Exercise objective =
Give the entries again exactly as they appear, but without the images.

Source records
────────────────────
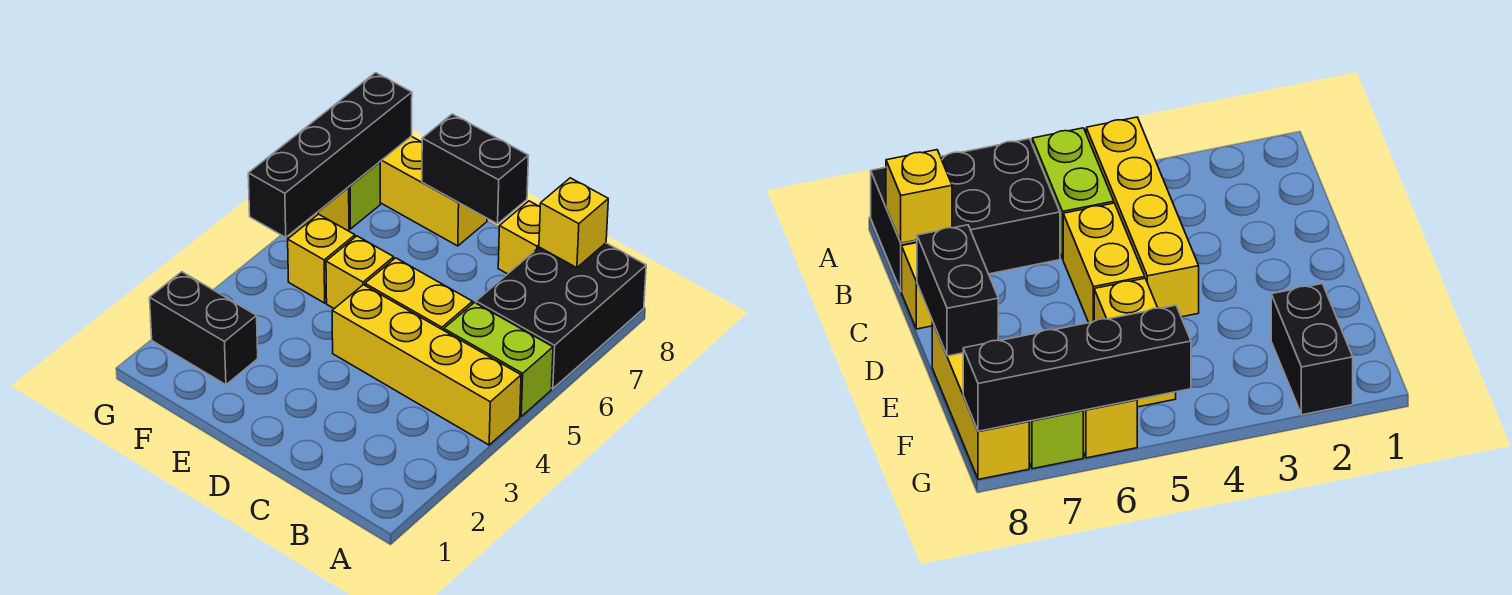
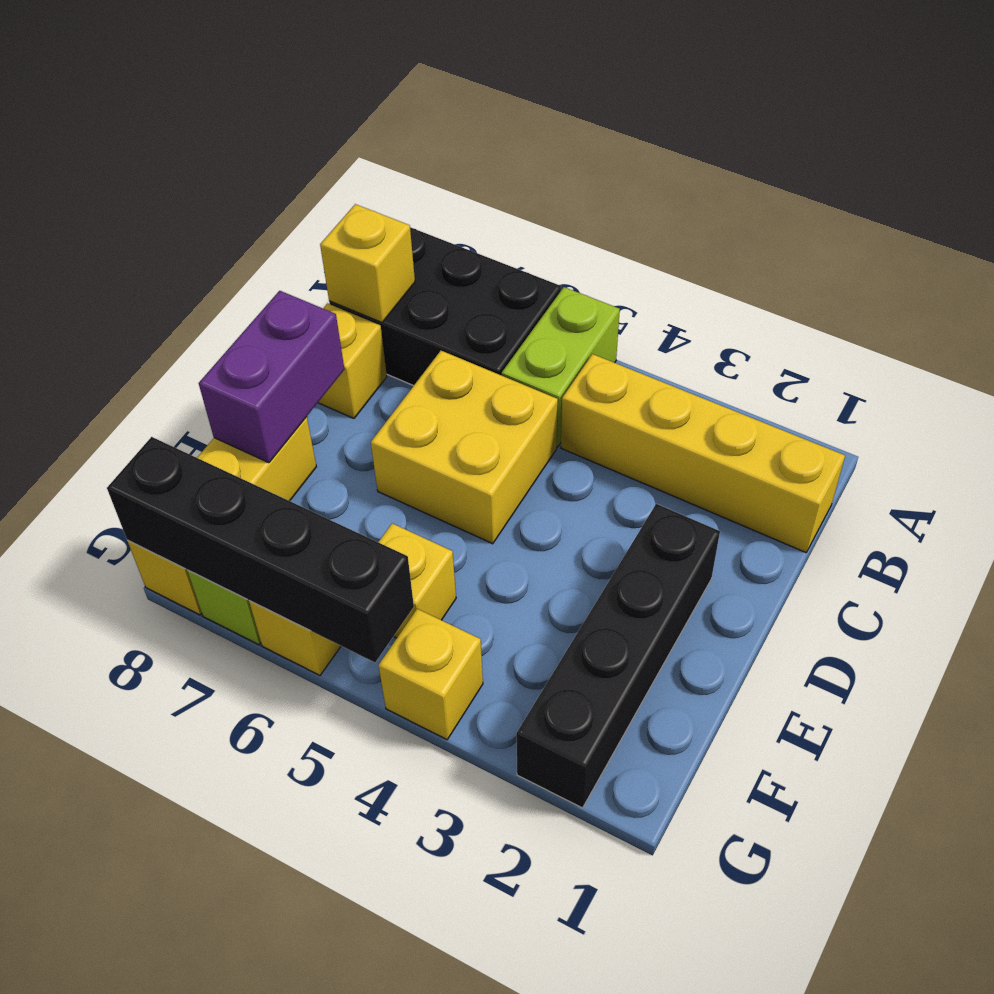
yellow 1x4 brick [332,285,521,445] -> yellow 1x4 brick turned to [561,354,845,552]
yellow 1x2 brick [365,258,473,330] -> yellow 2x2 brick [371,351,558,544]
black 1x2 brick [422,114,528,224] -> purple 1x2 brick [199,291,344,463]
yellow 1x1 brick [326,236,394,309] -> yellow 1x1 brick moved to [379,609,483,740]
black 1x2 brick [150,272,258,385] -> black 1x4 brick [516,504,720,808]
────────────────────
Exercise response =
yellow 1x4 brick [332,285,521,445] -> yellow 1x4 brick turned to [561,354,845,552]
yellow 1x2 brick [365,258,473,330] -> yellow 2x2 brick [371,351,558,544]
black 1x2 brick [422,114,528,224] -> purple 1x2 brick [199,291,344,463]
yellow 1x1 brick [326,236,394,309] -> yellow 1x1 brick moved to [379,609,483,740]
black 1x2 brick [150,272,258,385] -> black 1x4 brick [516,504,720,808]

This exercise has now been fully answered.